Task objective:
The lines from the one containing "black arrow: moved 14 px left" through the final line of the listing below are what the answer must repeat, exactly and only, leaving pictures out.

____________

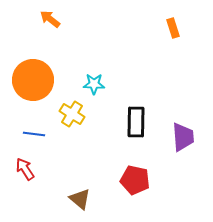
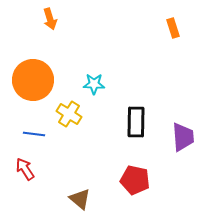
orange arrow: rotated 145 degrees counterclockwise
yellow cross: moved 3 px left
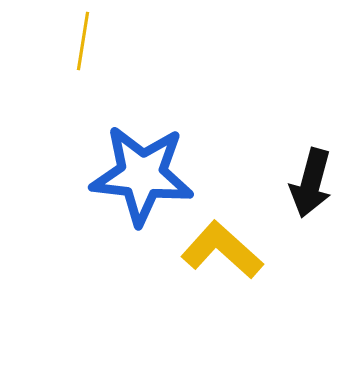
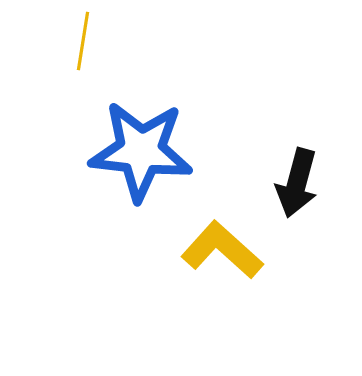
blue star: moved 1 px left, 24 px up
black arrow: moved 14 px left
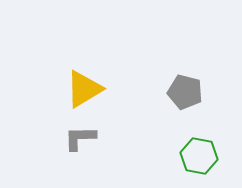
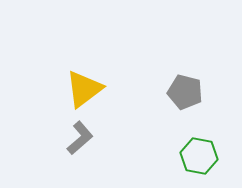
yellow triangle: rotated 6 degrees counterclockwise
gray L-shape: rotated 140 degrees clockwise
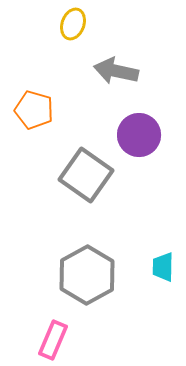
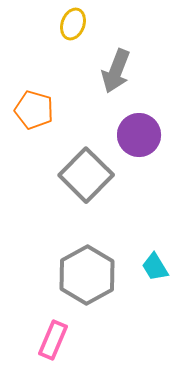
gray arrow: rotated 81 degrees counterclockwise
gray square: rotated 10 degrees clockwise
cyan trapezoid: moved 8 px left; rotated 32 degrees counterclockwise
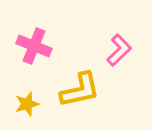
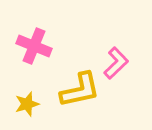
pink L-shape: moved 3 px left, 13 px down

____________

The answer:
black arrow: moved 14 px left
yellow triangle: rotated 6 degrees counterclockwise
gray L-shape: rotated 140 degrees clockwise
gray arrow: rotated 81 degrees counterclockwise
gray square: rotated 10 degrees clockwise
cyan trapezoid: moved 8 px left; rotated 32 degrees counterclockwise
pink L-shape: moved 3 px left, 13 px down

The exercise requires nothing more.